**TASK GOAL**: Give the listing below again exactly, but without any of its pictures.
DATA RECORDS Start Marker
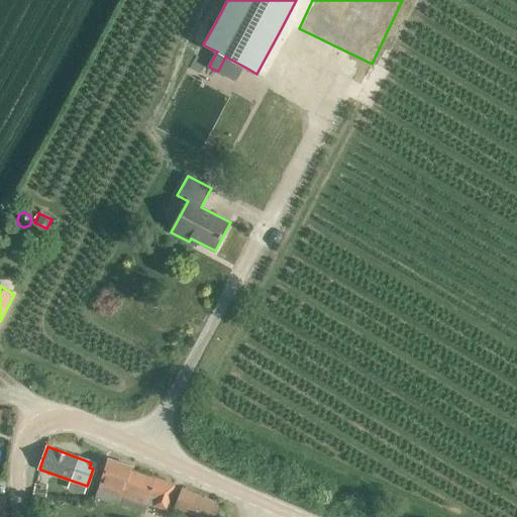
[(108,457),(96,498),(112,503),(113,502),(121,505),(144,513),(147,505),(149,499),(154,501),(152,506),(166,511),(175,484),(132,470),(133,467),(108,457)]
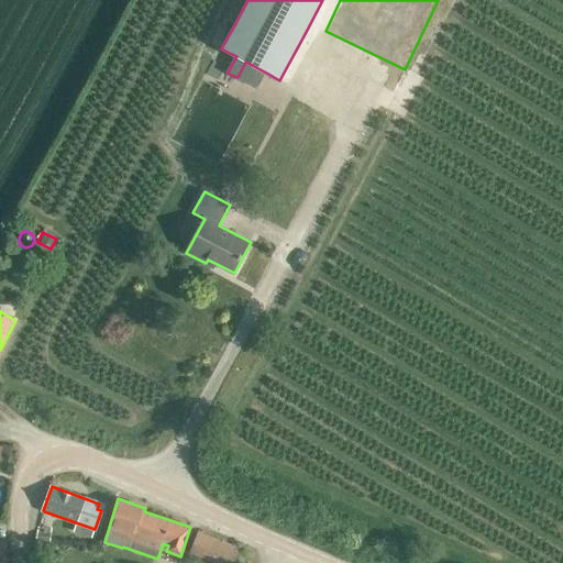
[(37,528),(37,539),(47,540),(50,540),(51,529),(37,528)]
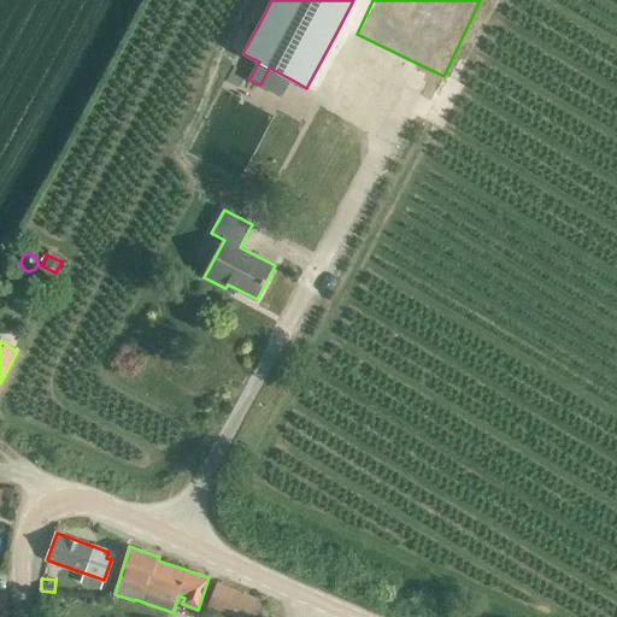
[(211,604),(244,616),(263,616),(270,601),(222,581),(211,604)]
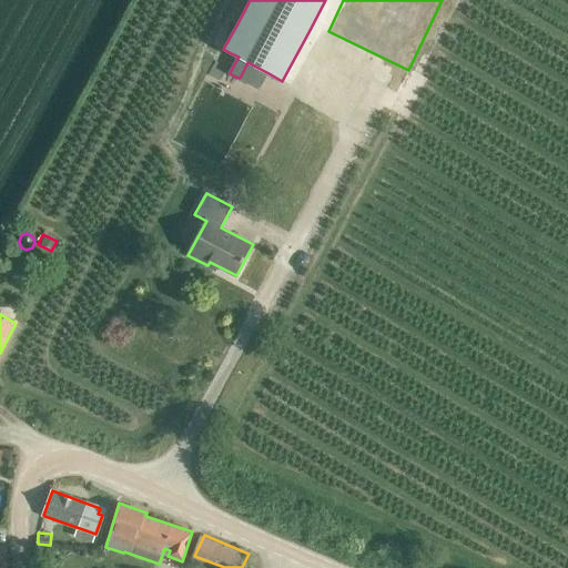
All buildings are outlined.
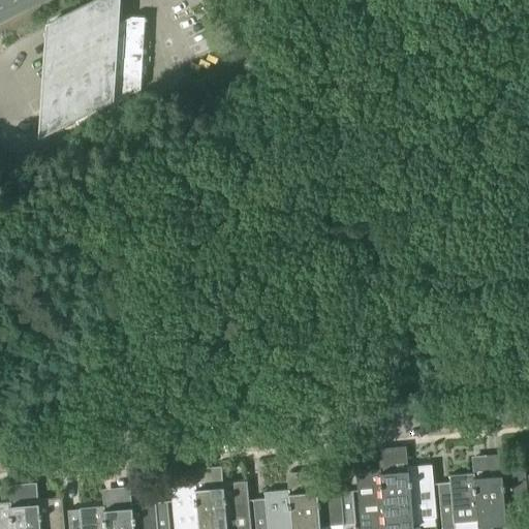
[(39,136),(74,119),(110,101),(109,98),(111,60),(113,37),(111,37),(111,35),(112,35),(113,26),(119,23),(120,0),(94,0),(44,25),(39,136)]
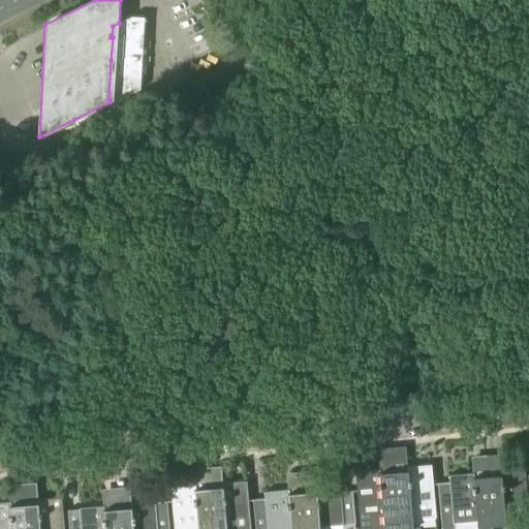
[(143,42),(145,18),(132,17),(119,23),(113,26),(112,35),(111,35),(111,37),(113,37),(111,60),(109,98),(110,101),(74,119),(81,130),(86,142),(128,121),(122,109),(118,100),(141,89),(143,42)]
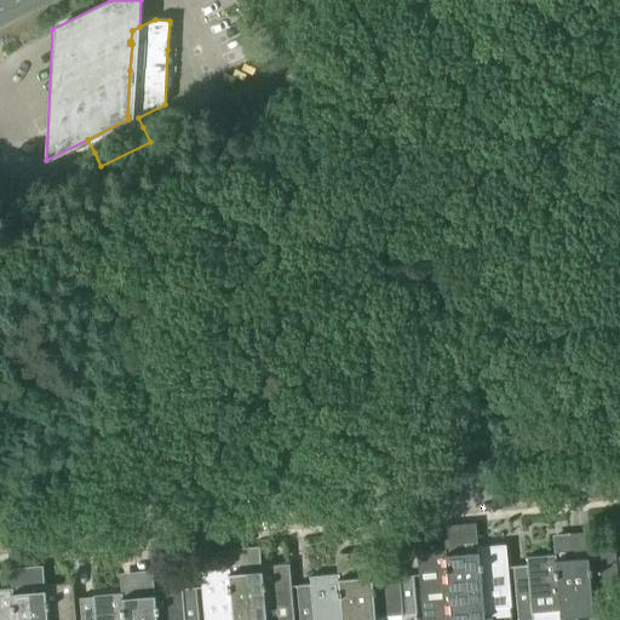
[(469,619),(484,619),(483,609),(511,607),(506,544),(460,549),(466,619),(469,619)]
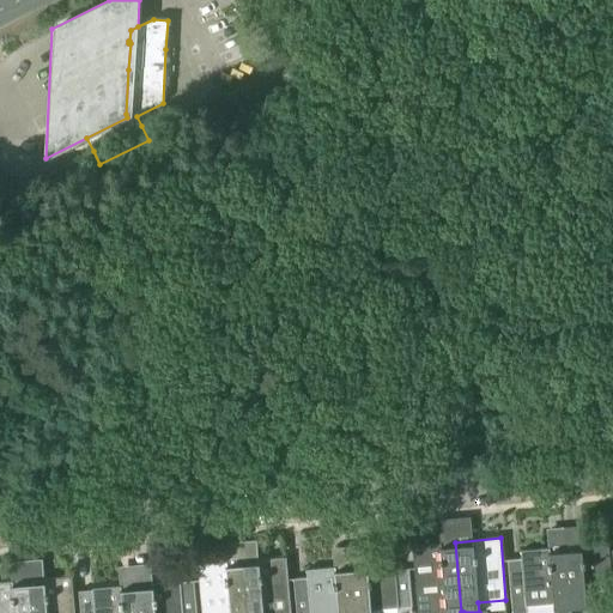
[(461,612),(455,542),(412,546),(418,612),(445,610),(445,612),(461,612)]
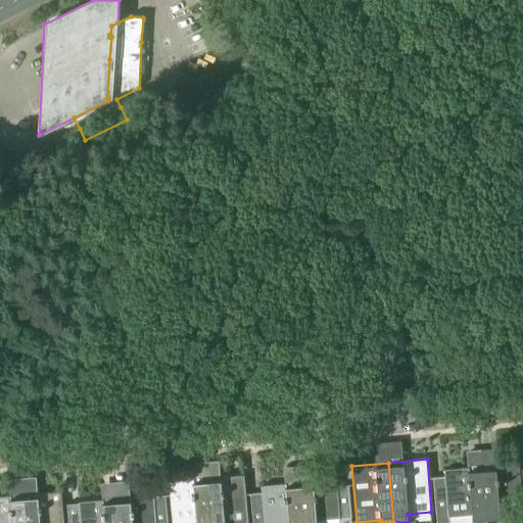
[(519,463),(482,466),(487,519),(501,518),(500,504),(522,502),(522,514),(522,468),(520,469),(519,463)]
DATA RECORDS End Marker
**SOLUTION FOR THIS EXERCISE**:
[(108,457),(96,498),(112,503),(113,502),(121,505),(144,513),(147,505),(149,499),(154,501),(152,506),(166,511),(175,484),(132,470),(133,467),(108,457)]
[(37,528),(37,539),(47,540),(50,540),(51,529),(37,528)]
[(211,604),(244,616),(263,616),(270,601),(222,581),(211,604)]
All buildings are outlined.
[(39,136),(74,119),(110,101),(109,98),(111,60),(113,37),(111,37),(111,35),(112,35),(113,26),(119,23),(120,0),(94,0),(44,25),(39,136)]
[(143,42),(145,18),(132,17),(119,23),(113,26),(112,35),(111,35),(111,37),(113,37),(111,60),(109,98),(110,101),(74,119),(81,130),(86,142),(128,121),(122,109),(118,100),(141,89),(143,42)]
[(469,619),(484,619),(483,609),(511,607),(506,544),(460,549),(466,619),(469,619)]
[(461,612),(455,542),(412,546),(418,612),(445,610),(445,612),(461,612)]
[(519,463),(482,466),(487,519),(501,518),(500,504),(522,502),(522,514),(522,468),(520,469),(519,463)]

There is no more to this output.